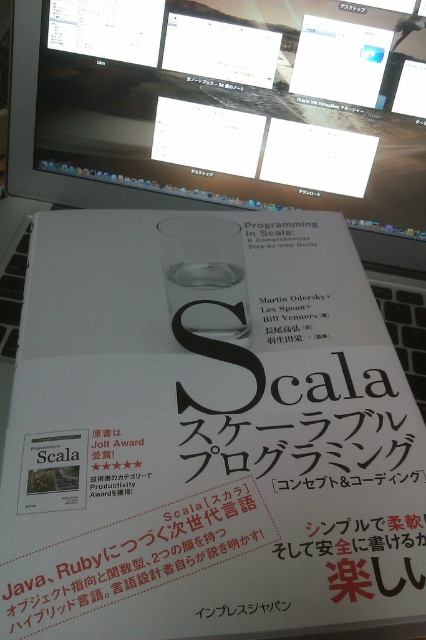
Is transparent glass cup at center smaller than black plastic keyboard at lower left?

Correct, transparent glass cup at center occupies less space than black plastic keyboard at lower left.

Which is in front, point (226, 282) or point (14, 356)?

Positioned in front is point (226, 282).

Find the location of a particular element. This screenshot has height=640, width=426. transparent glass cup at center is located at coordinates 204,273.

Is black paper at center further to the viewer compared to black plastic keyboard at lower left?

No.

Between black paper at center and black plastic keyboard at lower left, which one is positioned lower?

black paper at center is lower down.

The height and width of the screenshot is (640, 426). In order to click on black paper at center in this screenshot , I will do `click(294, 317)`.

Based on the photo, is matte black monitor at upper center below black plastic keyboard at lower left?

Incorrect, matte black monitor at upper center is not positioned below black plastic keyboard at lower left.

Is matte black monitor at upper center to the left of black plastic keyboard at lower left from the viewer's perspective?

No, matte black monitor at upper center is not to the left of black plastic keyboard at lower left.

Does point (218, 13) come farther from viewer compared to point (5, 269)?

Yes, it is behind point (5, 269).

This screenshot has height=640, width=426. What are the coordinates of `matte black monitor at upper center` in the screenshot? It's located at (230, 109).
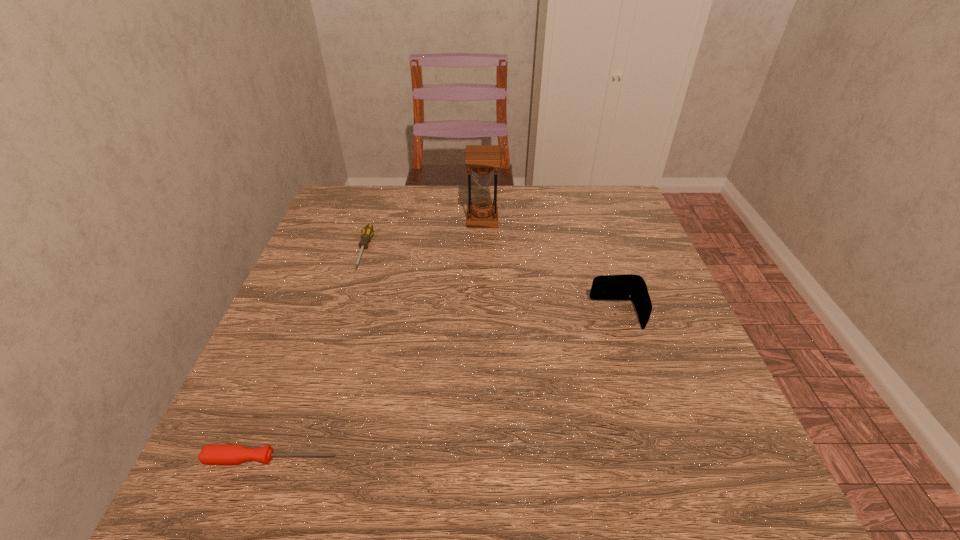
Where is `vacant space that satisfies the following two spatial constraints: 1. at the tip of the taller screwdriver; 2. at the tip of the shortest object`? Image resolution: width=960 pixels, height=540 pixels. vacant space that satisfies the following two spatial constraints: 1. at the tip of the taller screwdriver; 2. at the tip of the shortest object is located at coordinates (297, 458).

Locate an element on the screen. vacant space that satisfies the following two spatial constraints: 1. on the front side of the tallest object; 2. at the tip of the nearest object is located at coordinates (484, 458).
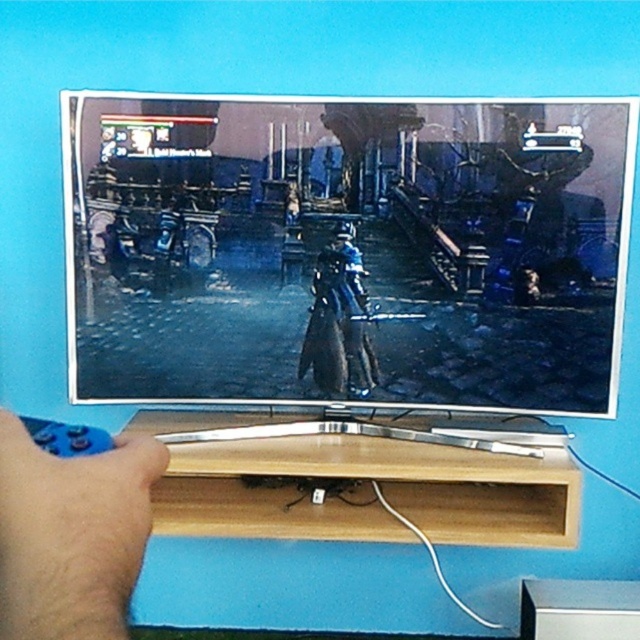
Question: Which point is closer to the camera?

Choices:
 (A) shiny metallic sword at center
 (B) blue matte remote control at lower left
 (C) shiny blue armor at center

Answer: (B)

Question: Can you confirm if shiny metallic sword at center is positioned to the left of blue matte remote control at lower left?

Choices:
 (A) no
 (B) yes

Answer: (A)

Question: Which object is closer to the camera taking this photo?

Choices:
 (A) shiny metallic sword at center
 (B) shiny blue armor at center
 (C) blue matte remote control at lower left

Answer: (C)

Question: Which of the following is the closest to the observer?

Choices:
 (A) shiny metallic sword at center
 (B) blue matte remote control at lower left
 (C) shiny blue armor at center

Answer: (B)

Question: Is blue matte remote control at lower left thinner than shiny blue armor at center?

Choices:
 (A) no
 (B) yes

Answer: (B)

Question: Can you confirm if shiny metallic sword at center is smaller than shiny blue armor at center?

Choices:
 (A) no
 (B) yes

Answer: (A)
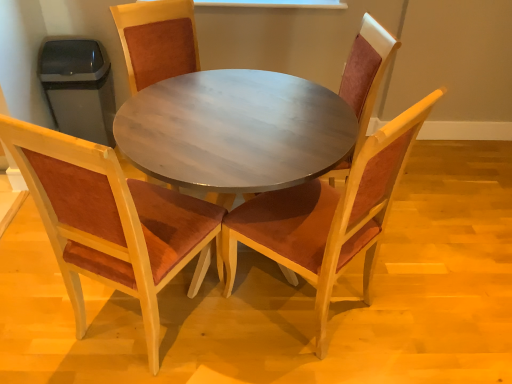
This screenshot has width=512, height=384. What do you see at coordinates (157, 40) in the screenshot?
I see `wooden chair with brown cushion at center, acting as the third chair starting from the right` at bounding box center [157, 40].

What do you see at coordinates (111, 221) in the screenshot? This screenshot has height=384, width=512. I see `matte wood table at center` at bounding box center [111, 221].

What do you see at coordinates (328, 216) in the screenshot? The height and width of the screenshot is (384, 512). I see `velvet red chair at center, the third chair when ordered from left to right` at bounding box center [328, 216].

This screenshot has width=512, height=384. In order to click on velvet brown chair at left, arranged as the first chair when viewed from the left in this screenshot , I will do `click(111, 221)`.

Measure the distance between velvet brown chair at left, which ranks as the fourth chair in right-to-left order, and camera.

They are 37.88 inches apart.

Where is `wooden table at center`? The image size is (512, 384). wooden table at center is located at coordinates (234, 130).

Is velvet brown chair at left, which ranks as the fourth chair in right-to-left order, shorter than velvet red chair at center, which is counted as the second chair, starting from the right?

Yes.

Considering the relative sizes of velvet brown chair at left, which ranks as the fourth chair in right-to-left order, and velvet red chair at center, which is counted as the second chair, starting from the right, in the image provided, is velvet brown chair at left, which ranks as the fourth chair in right-to-left order, wider than velvet red chair at center, which is counted as the second chair, starting from the right,?

Correct, the width of velvet brown chair at left, which ranks as the fourth chair in right-to-left order, exceeds that of velvet red chair at center, which is counted as the second chair, starting from the right.

Is velvet brown chair at left, which ranks as the fourth chair in right-to-left order, inside the boundaries of velvet red chair at center, the third chair when ordered from left to right, or outside?

velvet brown chair at left, which ranks as the fourth chair in right-to-left order, is not enclosed by velvet red chair at center, the third chair when ordered from left to right.

Would you say velvet brown chair at left, which ranks as the fourth chair in right-to-left order, is to the left or to the right of velvet red chair at center, which is counted as the second chair, starting from the right, in the picture?

velvet brown chair at left, which ranks as the fourth chair in right-to-left order, is to the left of velvet red chair at center, which is counted as the second chair, starting from the right.

Considering the sizes of objects velvet brown chair at left, which ranks as the fourth chair in right-to-left order, and matte wood table at center in the image provided, who is shorter, velvet brown chair at left, which ranks as the fourth chair in right-to-left order, or matte wood table at center?

With less height is matte wood table at center.

Consider the image. How different are the orientations of velvet brown chair at left, which ranks as the fourth chair in right-to-left order, and matte wood table at center in degrees?

They differ by 25.8 degrees in their facing directions.

Is velvet brown chair at left, arranged as the first chair when viewed from the left, to the left or to the right of matte wood table at center in the image?

velvet brown chair at left, arranged as the first chair when viewed from the left, is positioned on matte wood table at center's left side.

Is velvet brown chair at left, which ranks as the fourth chair in right-to-left order, facing away from matte wood table at center?

No.

Looking at this image, which object is thinner, velvet burgundy chair at center, which is the first chair in right-to-left order, or velvet brown chair at left, arranged as the first chair when viewed from the left?

velvet burgundy chair at center, which is the first chair in right-to-left order.

Who is bigger, velvet burgundy chair at center, which is the first chair in right-to-left order, or velvet brown chair at left, arranged as the first chair when viewed from the left?

Bigger between the two is velvet brown chair at left, arranged as the first chair when viewed from the left.

From the image's perspective, is velvet burgundy chair at center, which appears as the fourth chair when viewed from the left, above or below velvet brown chair at left, arranged as the first chair when viewed from the left?

Clearly, from the image's perspective, velvet burgundy chair at center, which appears as the fourth chair when viewed from the left, is above velvet brown chair at left, arranged as the first chair when viewed from the left.

In the scene shown: Is velvet burgundy chair at center, which is the first chair in right-to-left order, positioned far away from velvet brown chair at left, which ranks as the fourth chair in right-to-left order?

No, velvet burgundy chair at center, which is the first chair in right-to-left order, is in close proximity to velvet brown chair at left, which ranks as the fourth chair in right-to-left order.

Is velvet burgundy chair at center, which is the first chair in right-to-left order, to the right of matte wood table at center from the viewer's perspective?

Correct, you'll find velvet burgundy chair at center, which is the first chair in right-to-left order, to the right of matte wood table at center.

Is velvet burgundy chair at center, which is the first chair in right-to-left order, completely or partially outside of matte wood table at center?

velvet burgundy chair at center, which is the first chair in right-to-left order, is positioned outside matte wood table at center.

From the image's perspective, which one is positioned higher, velvet burgundy chair at center, which appears as the fourth chair when viewed from the left, or matte wood table at center?

velvet burgundy chair at center, which appears as the fourth chair when viewed from the left, from the image's perspective.

Is matte wood table at center positioned with its back to velvet brown chair at left, arranged as the first chair when viewed from the left?

matte wood table at center is not turned away from velvet brown chair at left, arranged as the first chair when viewed from the left.

From a real-world perspective, who is located lower, matte wood table at center or velvet brown chair at left, which ranks as the fourth chair in right-to-left order?

In real-world perspective, matte wood table at center is lower.

Is point (196, 114) less distant than point (53, 143)?

That is False.

Between wooden chair with brown cushion at center, acting as the third chair starting from the right, and matte wood table at center, which one is positioned in front?

Positioned in front is matte wood table at center.

Considering the relative positions of wooden chair with brown cushion at center, the 2th chair in the left-to-right sequence, and matte wood table at center in the image provided, is wooden chair with brown cushion at center, the 2th chair in the left-to-right sequence, to the left of matte wood table at center from the viewer's perspective?

Yes, wooden chair with brown cushion at center, the 2th chair in the left-to-right sequence, is to the left of matte wood table at center.

Locate an element on the screen. the 4th chair located above the matte wood table at center (from a real-world perspective) is located at coordinates (157, 40).

From the picture: Could matte wood table at center be considered to be inside wooden chair with brown cushion at center, the 2th chair in the left-to-right sequence?

Definitely not — matte wood table at center is not inside wooden chair with brown cushion at center, the 2th chair in the left-to-right sequence.

Based on the photo, from a real-world perspective, is matte wood table at center positioned above or below velvet red chair at center, which is counted as the second chair, starting from the right?

matte wood table at center is below velvet red chair at center, which is counted as the second chair, starting from the right.

Would you say matte wood table at center contains velvet red chair at center, the third chair when ordered from left to right?

No, velvet red chair at center, the third chair when ordered from left to right, is located outside of matte wood table at center.

Is the depth of matte wood table at center less than that of velvet red chair at center, which is counted as the second chair, starting from the right?

No, matte wood table at center is behind velvet red chair at center, which is counted as the second chair, starting from the right.

Could you measure the distance between matte wood table at center and velvet red chair at center, which is counted as the second chair, starting from the right?

matte wood table at center and velvet red chair at center, which is counted as the second chair, starting from the right, are 13.29 inches apart from each other.

Identify the location of the 1st chair above the velvet brown chair at left, which ranks as the fourth chair in right-to-left order (from the image's perspective). tap(328, 216).

Identify the location of the 2nd chair counting from the left of the matte wood table at center. This screenshot has height=384, width=512. (111, 221).

Which object lies nearer to the anchor point velvet red chair at center, which is counted as the second chair, starting from the right, matte wood table at center or velvet brown chair at left, arranged as the first chair when viewed from the left?

matte wood table at center.

Based on their spatial positions, is velvet red chair at center, which is counted as the second chair, starting from the right, or wooden chair with brown cushion at center, the 2th chair in the left-to-right sequence, further from velvet burgundy chair at center, which is the first chair in right-to-left order?

wooden chair with brown cushion at center, the 2th chair in the left-to-right sequence, is further to velvet burgundy chair at center, which is the first chair in right-to-left order.

When comparing their distances from velvet burgundy chair at center, which appears as the fourth chair when viewed from the left, does wooden chair with brown cushion at center, the 2th chair in the left-to-right sequence, or velvet red chair at center, which is counted as the second chair, starting from the right, seem closer?

velvet red chair at center, which is counted as the second chair, starting from the right, lies closer to velvet burgundy chair at center, which appears as the fourth chair when viewed from the left, than the other object.

Which object lies further to the anchor point velvet red chair at center, which is counted as the second chair, starting from the right, velvet burgundy chair at center, which appears as the fourth chair when viewed from the left, or velvet brown chair at left, arranged as the first chair when viewed from the left?

velvet brown chair at left, arranged as the first chair when viewed from the left, is further to velvet red chair at center, which is counted as the second chair, starting from the right.

Which object lies further to the anchor point wooden table at center, velvet burgundy chair at center, which is the first chair in right-to-left order, or matte wood table at center?

velvet burgundy chair at center, which is the first chair in right-to-left order.

Looking at the image, which one is located closer to wooden chair with brown cushion at center, the 2th chair in the left-to-right sequence, matte wood table at center or velvet burgundy chair at center, which is the first chair in right-to-left order?

The object closer to wooden chair with brown cushion at center, the 2th chair in the left-to-right sequence, is matte wood table at center.

Considering their positions, is wooden table at center positioned closer to velvet red chair at center, which is counted as the second chair, starting from the right, than velvet burgundy chair at center, which appears as the fourth chair when viewed from the left?

The object closer to velvet red chair at center, which is counted as the second chair, starting from the right, is velvet burgundy chair at center, which appears as the fourth chair when viewed from the left.

Looking at the image, which one is located further to velvet burgundy chair at center, which appears as the fourth chair when viewed from the left, velvet red chair at center, which is counted as the second chair, starting from the right, or matte wood table at center?

matte wood table at center.

You are a GUI agent. You are given a task and a screenshot of the screen. Output one action in this format:
    pyautogui.click(x=<x>, y=<y>)
    Task: Click on the coffee table that lies between wooden chair with brown cushion at center, acting as the third chair starting from the right, and velvet red chair at center, which is counted as the second chair, starting from the right, from top to bottom
    This screenshot has width=512, height=384.
    Given the screenshot: What is the action you would take?
    pyautogui.click(x=234, y=130)

Locate an element on the screen. The width and height of the screenshot is (512, 384). kitchen & dining room table between velvet brown chair at left, arranged as the first chair when viewed from the left, and velvet red chair at center, which is counted as the second chair, starting from the right, from left to right is located at coordinates (111, 221).

At what (x,y) coordinates should I click in order to perform the action: click on kitchen & dining room table between velvet red chair at center, which is counted as the second chair, starting from the right, and velvet burgundy chair at center, which appears as the fourth chair when viewed from the left, from front to back. Please return your answer as a coordinate pair (x, y). The height and width of the screenshot is (384, 512). Looking at the image, I should click on [111, 221].

You are a GUI agent. You are given a task and a screenshot of the screen. Output one action in this format:
    pyautogui.click(x=<x>, y=<y>)
    Task: Click on the coffee table between wooden chair with brown cushion at center, the 2th chair in the left-to-right sequence, and velvet brown chair at left, which ranks as the fourth chair in right-to-left order, in the vertical direction
    The width and height of the screenshot is (512, 384).
    Given the screenshot: What is the action you would take?
    pyautogui.click(x=234, y=130)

AIM OF THE EXERCISE ::
Lay out the lines of the items above as a Markdown table with the columns "Row" and "Line," numbering each row. Begin at the line that contains "the image's perspective.", stop after the line that contains "From the picture: Could", and leave out blank lines.

TASK RESPONSE ::
| Row | Line |
|---|---|
| 1 | velvet burgundy chair at center, which appears as the fourth chair when viewed from the left, from the image's perspective. |
| 2 | Is matte wood table at center positioned with its back to velvet brown chair at left, arranged as the first chair when viewed from the left? |
| 3 | matte wood table at center is not turned away from velvet brown chair at left, arranged as the first chair when viewed from the left. |
| 4 | From a real-world perspective, who is located lower, matte wood table at center or velvet brown chair at left, which ranks as the fourth chair in right-to-left order? |
| 5 | In real-world perspective, matte wood table at center is lower. |
| 6 | Is point (196, 114) less distant than point (53, 143)? |
| 7 | That is False. |
| 8 | Between wooden chair with brown cushion at center, acting as the third chair starting from the right, and matte wood table at center, which one is positioned in front? |
| 9 | Positioned in front is matte wood table at center. |
| 10 | Considering the relative positions of wooden chair with brown cushion at center, the 2th chair in the left-to-right sequence, and matte wood table at center in the image provided, is wooden chair with brown cushion at center, the 2th chair in the left-to-right sequence, to the left of matte wood table at center from the viewer's perspective? |
| 11 | Yes, wooden chair with brown cushion at center, the 2th chair in the left-to-right sequence, is to the left of matte wood table at center. |
| 12 | Locate an element on the screen. the 4th chair located above the matte wood table at center (from a real-world perspective) is located at coordinates (157, 40). |
| 13 | From the picture: Could matte wood table at center be considered to be inside wooden chair with brown cushion at center, the 2th chair in the left-to-right sequence? |